### Try it
Give the number of lines in the data that contain the word "type"; no other text is needed.

Object transformation records
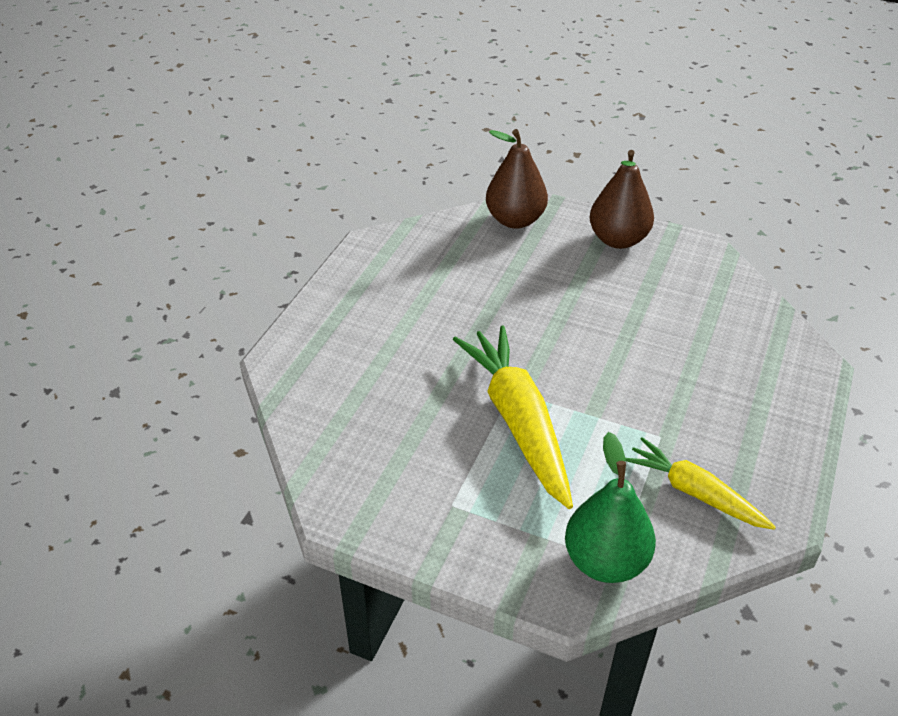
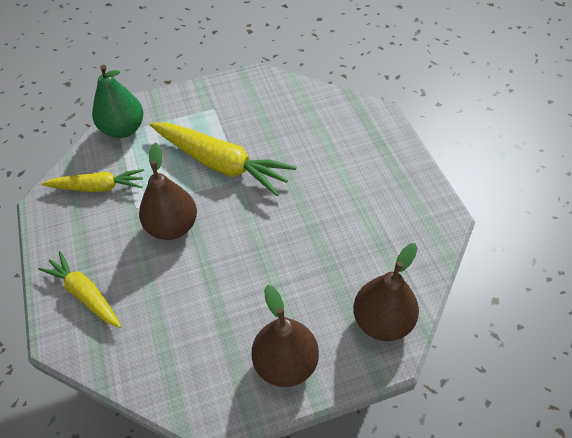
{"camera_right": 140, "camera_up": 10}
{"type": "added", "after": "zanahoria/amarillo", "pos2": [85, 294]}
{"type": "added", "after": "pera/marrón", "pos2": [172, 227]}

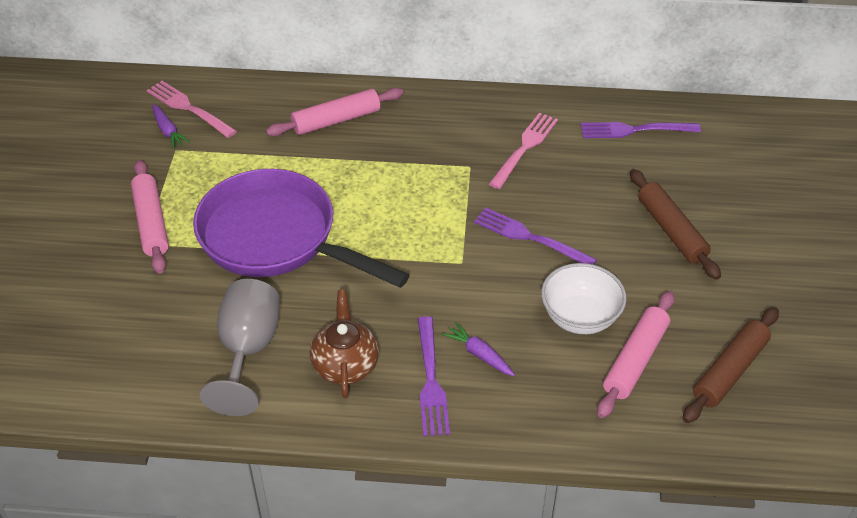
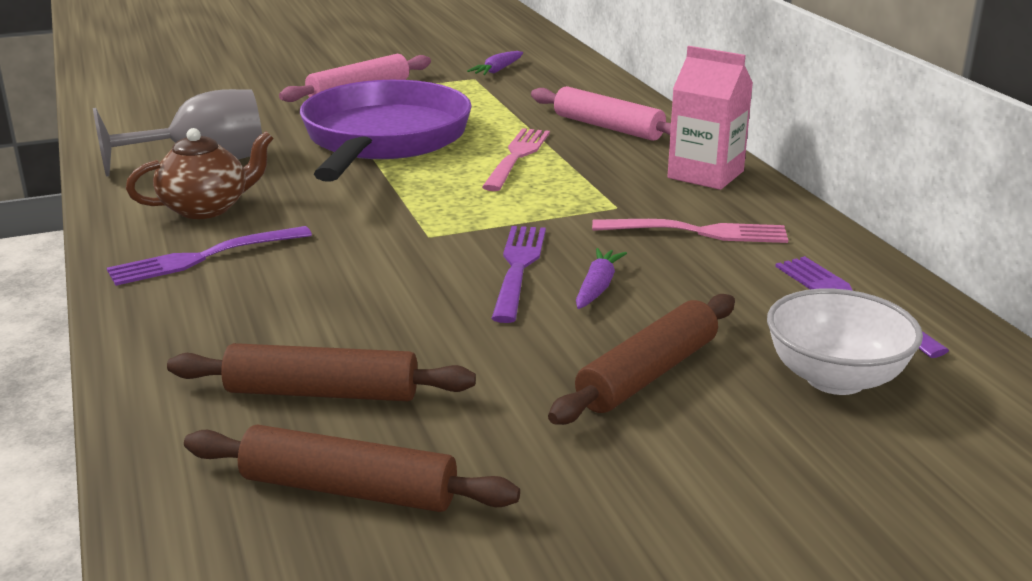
{"camera_right": 65, "camera_up": -20}
{"type": "recoloured", "before": "rodillo/rosa", "after": "rodillo/marrón", "pos1": [635, 360], "pos2": [322, 392]}
{"type": "moved", "before": "tenedor/rosa", "pos1": [189, 108], "pos2": [517, 157]}
{"type": "moved", "before": "zanahoria/morado", "pos1": [479, 354], "pos2": [597, 287]}
{"type": "added", "after": "cartón de leche/rosa", "pos2": [705, 174]}
{"type": "moved", "before": "cuenco/blanco", "pos1": [580, 317], "pos2": [835, 378]}

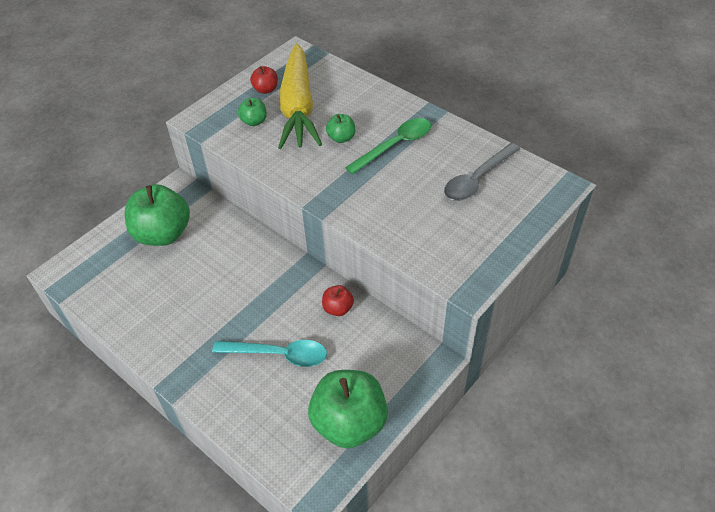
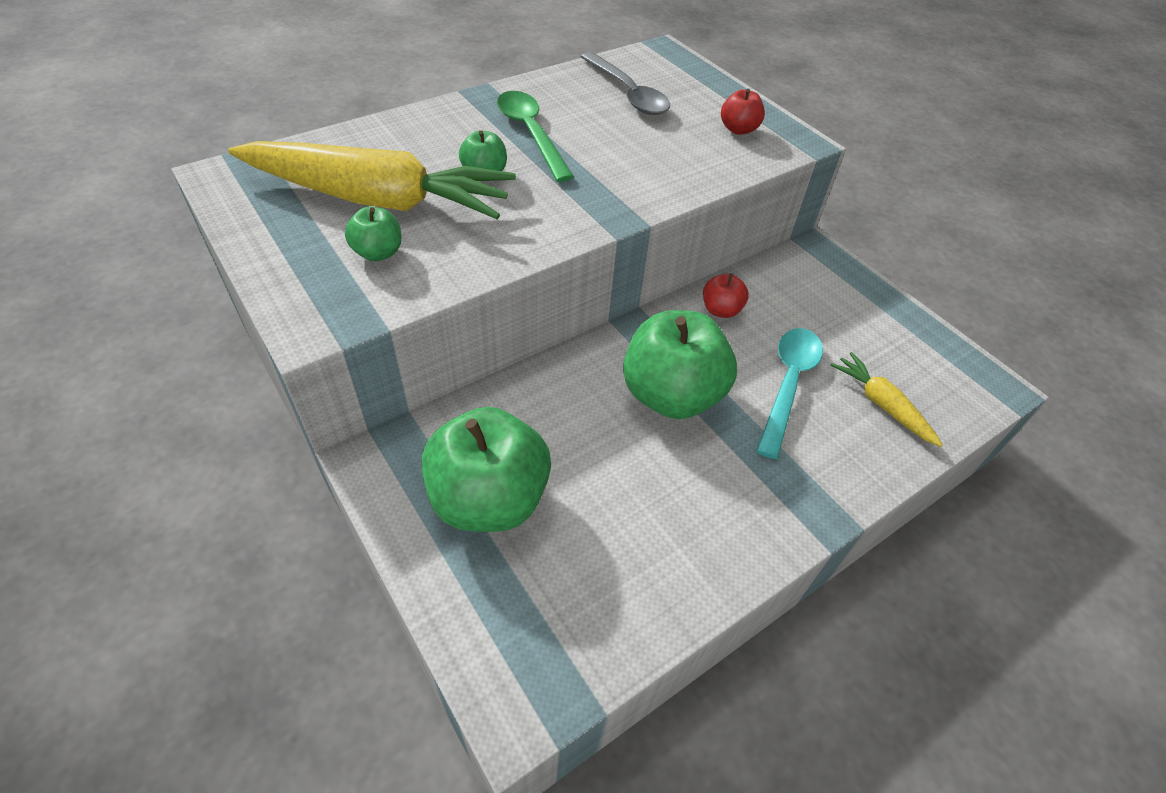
{"camera_right": -80, "camera_up": 0}
{"type": "moved", "before": "manzana/verde", "pos1": [349, 423], "pos2": [671, 395]}
{"type": "moved", "before": "manzana/rojo", "pos1": [266, 89], "pos2": [738, 129]}
{"type": "added", "after": "zanahoria/amarillo", "pos2": [881, 404]}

### Solution to the problem
10